Among the records below, find the line that has "gray arrow: (69, 84)"; from there, give the lines again exactly, and stop after the line that has "gray arrow: (72, 141) -> (71, 112), moved".

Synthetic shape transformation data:
::::

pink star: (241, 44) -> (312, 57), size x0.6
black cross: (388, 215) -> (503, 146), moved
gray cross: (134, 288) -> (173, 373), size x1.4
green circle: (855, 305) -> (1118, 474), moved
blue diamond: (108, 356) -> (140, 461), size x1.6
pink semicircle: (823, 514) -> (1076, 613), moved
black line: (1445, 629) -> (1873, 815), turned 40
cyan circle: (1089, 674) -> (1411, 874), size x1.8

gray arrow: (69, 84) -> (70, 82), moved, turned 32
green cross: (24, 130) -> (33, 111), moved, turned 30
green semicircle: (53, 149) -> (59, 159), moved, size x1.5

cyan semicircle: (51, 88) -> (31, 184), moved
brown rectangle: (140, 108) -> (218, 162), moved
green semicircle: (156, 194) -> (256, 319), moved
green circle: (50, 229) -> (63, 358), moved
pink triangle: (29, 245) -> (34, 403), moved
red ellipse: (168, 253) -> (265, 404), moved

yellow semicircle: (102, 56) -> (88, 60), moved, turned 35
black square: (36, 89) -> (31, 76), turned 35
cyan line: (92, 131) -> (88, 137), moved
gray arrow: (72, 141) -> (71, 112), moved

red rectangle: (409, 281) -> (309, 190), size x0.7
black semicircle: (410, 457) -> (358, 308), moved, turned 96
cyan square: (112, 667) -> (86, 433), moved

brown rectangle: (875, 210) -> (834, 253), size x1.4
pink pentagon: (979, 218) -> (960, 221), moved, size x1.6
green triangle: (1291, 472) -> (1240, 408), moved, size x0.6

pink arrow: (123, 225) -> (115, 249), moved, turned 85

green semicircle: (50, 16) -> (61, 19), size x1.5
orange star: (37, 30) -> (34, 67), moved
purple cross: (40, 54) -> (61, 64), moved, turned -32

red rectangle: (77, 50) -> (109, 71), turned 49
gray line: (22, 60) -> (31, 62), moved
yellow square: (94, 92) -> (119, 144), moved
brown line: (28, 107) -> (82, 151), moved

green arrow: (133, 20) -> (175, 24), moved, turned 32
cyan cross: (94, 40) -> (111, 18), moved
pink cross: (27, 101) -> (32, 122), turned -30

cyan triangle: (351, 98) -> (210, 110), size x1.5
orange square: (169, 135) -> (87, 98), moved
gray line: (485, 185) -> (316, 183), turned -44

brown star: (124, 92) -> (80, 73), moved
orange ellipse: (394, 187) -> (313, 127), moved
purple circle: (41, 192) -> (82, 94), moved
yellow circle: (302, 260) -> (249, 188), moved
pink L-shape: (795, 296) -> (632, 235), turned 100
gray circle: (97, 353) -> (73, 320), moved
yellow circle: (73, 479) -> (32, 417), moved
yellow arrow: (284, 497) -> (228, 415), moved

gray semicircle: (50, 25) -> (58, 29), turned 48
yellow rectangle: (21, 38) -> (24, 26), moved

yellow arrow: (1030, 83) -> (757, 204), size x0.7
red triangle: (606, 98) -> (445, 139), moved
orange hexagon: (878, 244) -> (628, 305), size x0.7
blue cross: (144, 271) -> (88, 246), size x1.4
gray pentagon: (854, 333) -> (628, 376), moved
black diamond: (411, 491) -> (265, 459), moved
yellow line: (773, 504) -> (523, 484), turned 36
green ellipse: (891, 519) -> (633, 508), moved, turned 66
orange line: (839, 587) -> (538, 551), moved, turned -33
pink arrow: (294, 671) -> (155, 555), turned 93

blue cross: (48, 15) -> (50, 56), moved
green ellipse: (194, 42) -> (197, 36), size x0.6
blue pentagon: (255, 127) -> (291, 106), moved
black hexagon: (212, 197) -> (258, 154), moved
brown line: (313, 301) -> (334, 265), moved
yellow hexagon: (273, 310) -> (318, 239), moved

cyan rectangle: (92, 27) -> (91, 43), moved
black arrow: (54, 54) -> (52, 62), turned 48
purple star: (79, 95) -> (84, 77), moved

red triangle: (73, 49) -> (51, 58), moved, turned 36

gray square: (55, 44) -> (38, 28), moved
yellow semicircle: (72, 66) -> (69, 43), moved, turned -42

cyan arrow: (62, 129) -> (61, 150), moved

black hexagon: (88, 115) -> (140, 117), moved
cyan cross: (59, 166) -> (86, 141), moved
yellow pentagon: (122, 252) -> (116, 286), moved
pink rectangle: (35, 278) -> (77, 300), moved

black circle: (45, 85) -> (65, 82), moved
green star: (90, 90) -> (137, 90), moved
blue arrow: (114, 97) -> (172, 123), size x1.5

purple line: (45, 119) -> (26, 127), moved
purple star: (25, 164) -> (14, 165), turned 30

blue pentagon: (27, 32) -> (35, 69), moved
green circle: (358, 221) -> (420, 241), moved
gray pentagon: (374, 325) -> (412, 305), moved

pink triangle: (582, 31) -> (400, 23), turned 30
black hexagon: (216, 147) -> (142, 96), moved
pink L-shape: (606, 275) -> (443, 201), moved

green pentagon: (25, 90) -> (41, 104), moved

::::

- RESPONSE BELOW -
gray arrow: (69, 84) -> (70, 82), moved, turned 32
green cross: (24, 130) -> (33, 111), moved, turned 30
green semicircle: (53, 149) -> (59, 159), moved, size x1.5

cyan semicircle: (51, 88) -> (31, 184), moved
brown rectangle: (140, 108) -> (218, 162), moved
green semicircle: (156, 194) -> (256, 319), moved
green circle: (50, 229) -> (63, 358), moved
pink triangle: (29, 245) -> (34, 403), moved
red ellipse: (168, 253) -> (265, 404), moved

yellow semicircle: (102, 56) -> (88, 60), moved, turned 35
black square: (36, 89) -> (31, 76), turned 35
cyan line: (92, 131) -> (88, 137), moved
gray arrow: (72, 141) -> (71, 112), moved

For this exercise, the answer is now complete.